⟨

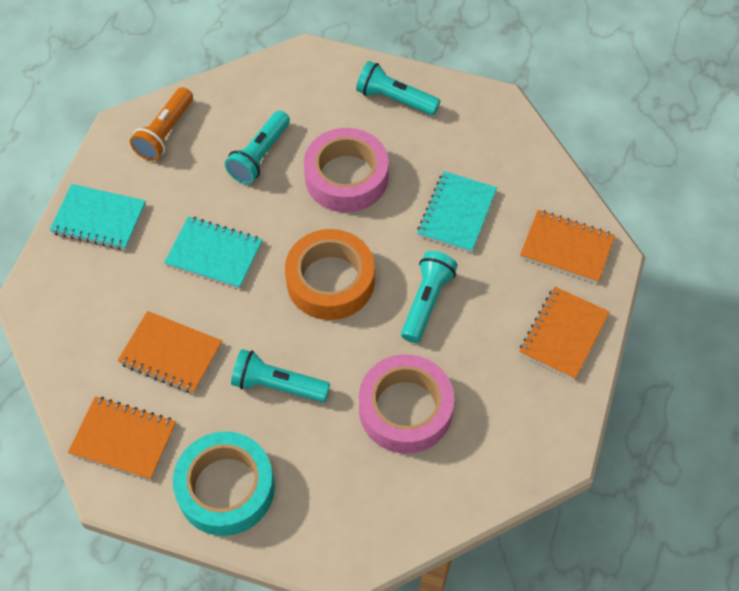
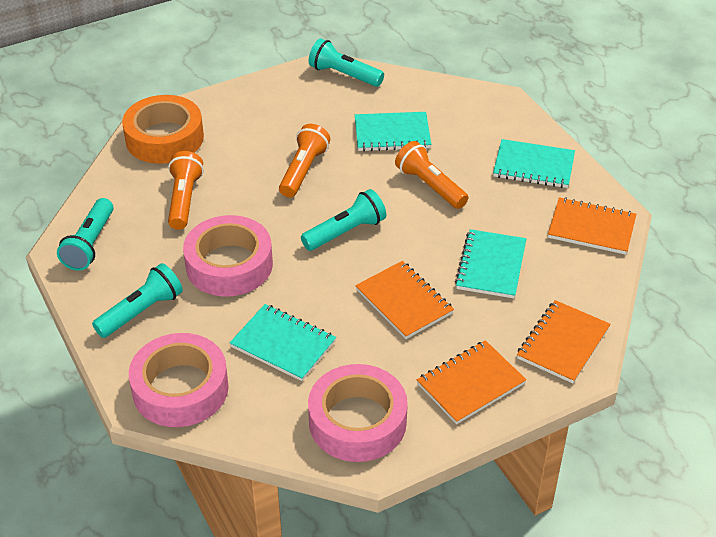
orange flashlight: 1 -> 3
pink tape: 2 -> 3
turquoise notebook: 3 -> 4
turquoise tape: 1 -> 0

⟩
⟨

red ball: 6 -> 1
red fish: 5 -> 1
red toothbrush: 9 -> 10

⟩
⟨

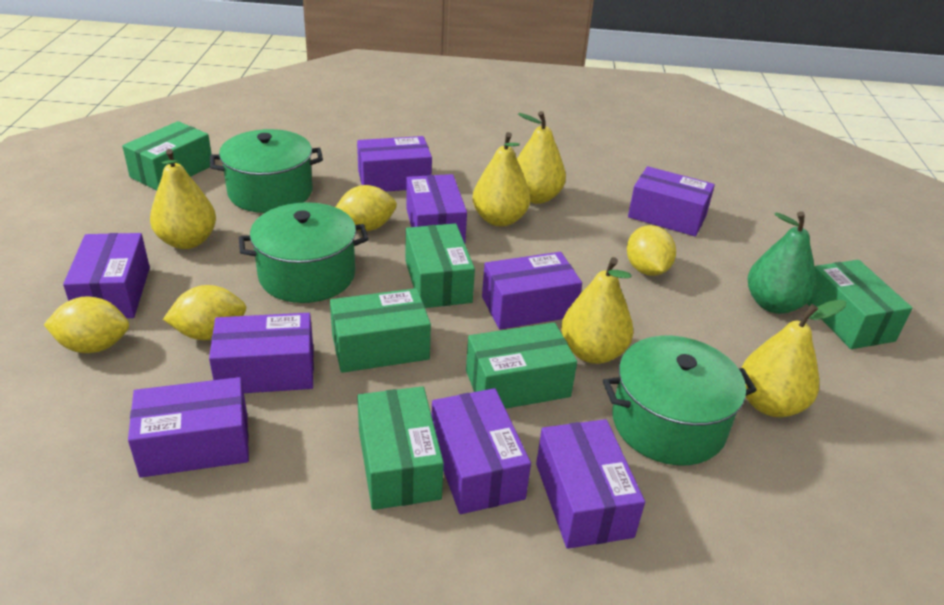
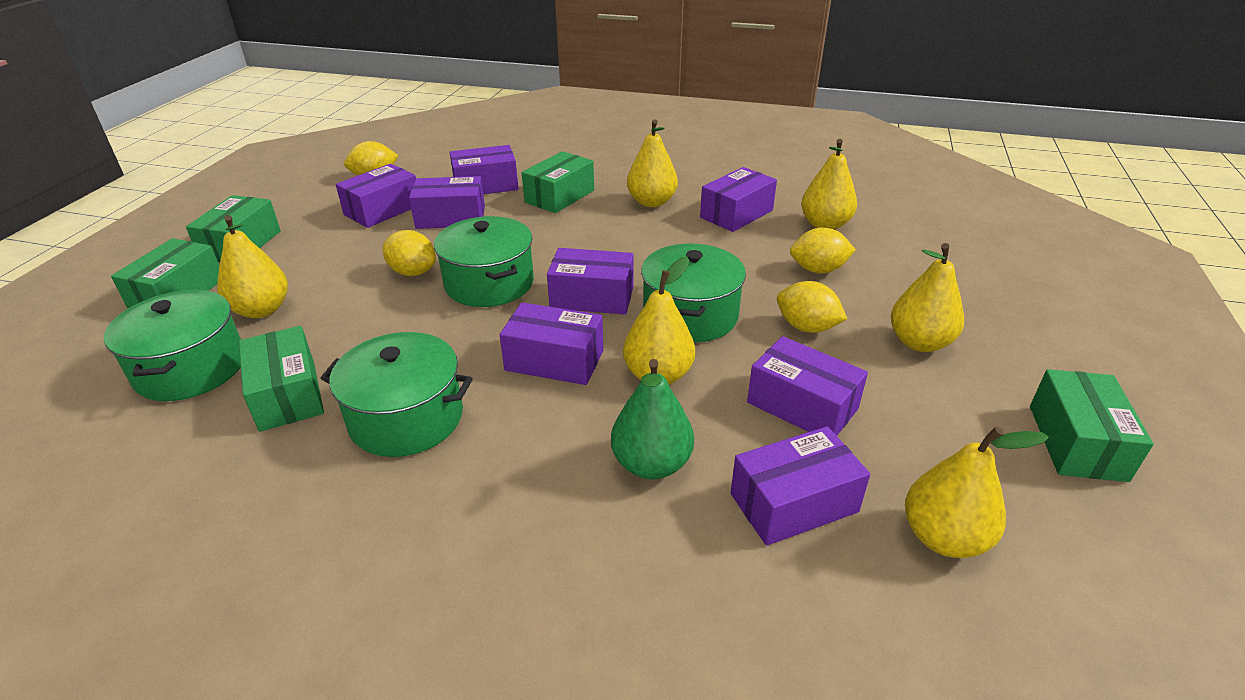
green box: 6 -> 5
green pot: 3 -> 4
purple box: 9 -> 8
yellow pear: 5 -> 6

⟩

Take the line above containing "green box: 6 -> 5", the line containing "yellow pear: 5 -> 6", and all lines in between, and copy them exactly without anything else.

green box: 6 -> 5
green pot: 3 -> 4
purple box: 9 -> 8
yellow pear: 5 -> 6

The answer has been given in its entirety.